WORK TO DO: Pick out every line in the records below that contains the string "image" with the same capitalization, and copy each of those lines.

EXERCISE MATERIAL:
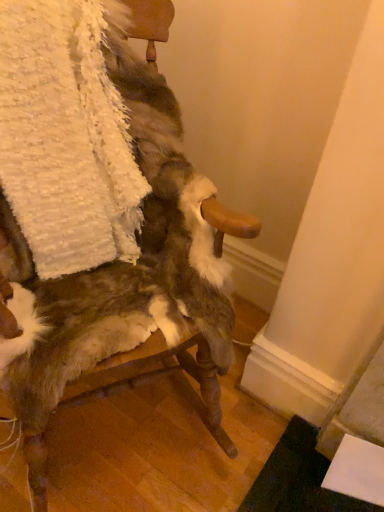
What do you see at coordinates (181, 219) in the screenshot? The height and width of the screenshot is (512, 384). I see `fur-covered chair at center` at bounding box center [181, 219].

Where is `fur-covered chair at center`? The image size is (384, 512). fur-covered chair at center is located at coordinates (181, 219).

The image size is (384, 512). Identify the location of fur-covered chair at center. (181, 219).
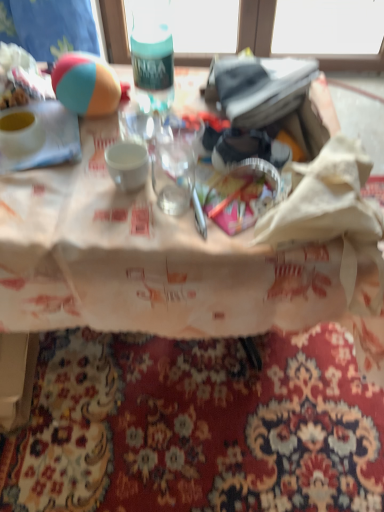
Measure the distance between point (76, 64) and camera.

The depth of point (76, 64) is 33.54 inches.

RESPONSE TO THIS TASK:
Where is `fur-covered chair at center`? The image size is (384, 512). fur-covered chair at center is located at coordinates (181, 219).
The image size is (384, 512). Identify the location of fur-covered chair at center. (181, 219).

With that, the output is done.